Take the line with "C1: 1.5uF (0V, VA) -> 1.5uF (0V, VSS)" and every line after it in the entries below, and set them down exactly, without any pictures.

BEGIN Data for this task

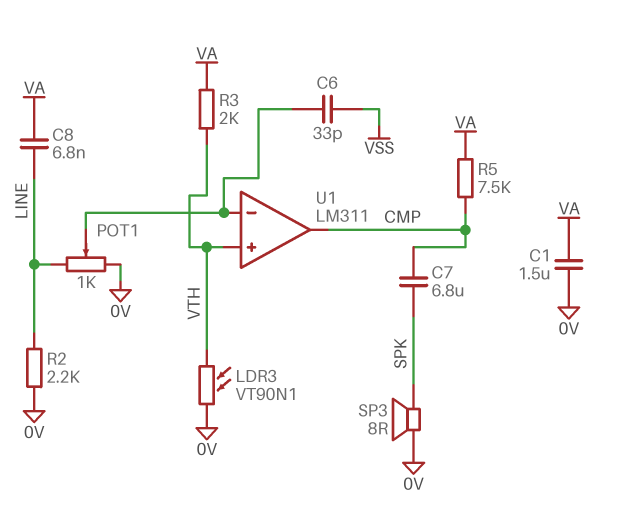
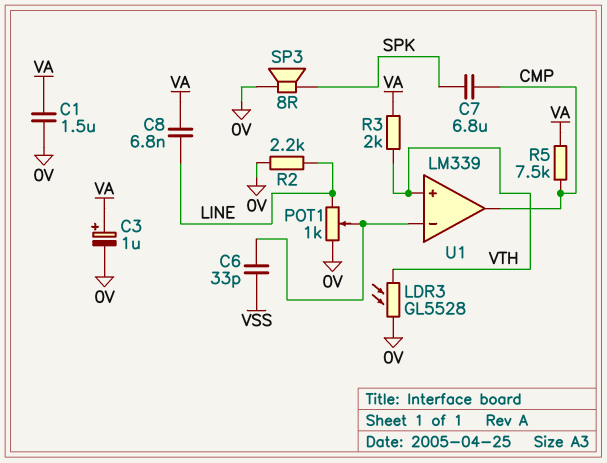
C3: none -> 1uF (plus VA, minus 0V)
LDR3: VT90N1 (0V, VTH) -> GL5528 (0V, VTH)
U1: LM311 -> LM339

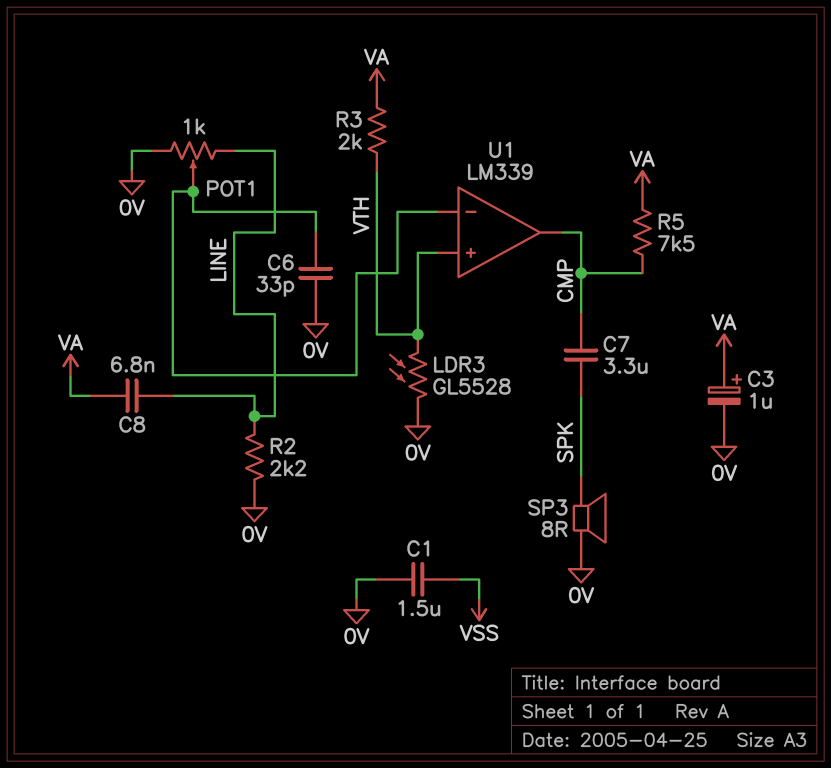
C1: 1.5uF (0V, VA) -> 1.5uF (0V, VSS)
C6: 33pF (U1/in-, VSS) -> 33pF (0V, U1/in-)
C7: 6.8uF (CMP, SPK) -> 3.3uF (CMP, SPK)

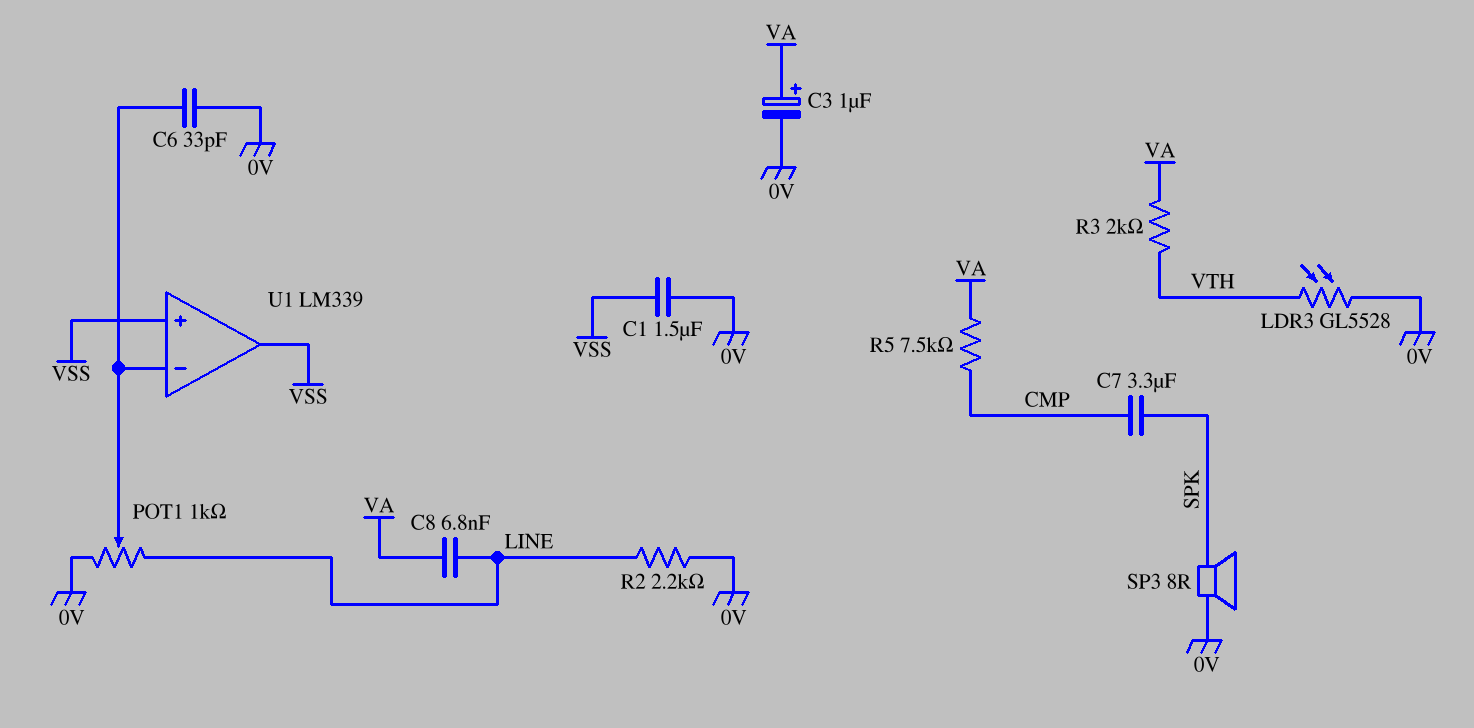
U1 pin in+: VTH -> VSS
U1 pin out: CMP -> VSS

END Data for this task

- [Solution to this task]:
C1: 1.5uF (0V, VA) -> 1.5uF (0V, VSS)
C6: 33pF (U1/in-, VSS) -> 33pF (0V, U1/in-)
C7: 6.8uF (CMP, SPK) -> 3.3uF (CMP, SPK)

U1 pin in+: VTH -> VSS
U1 pin out: CMP -> VSS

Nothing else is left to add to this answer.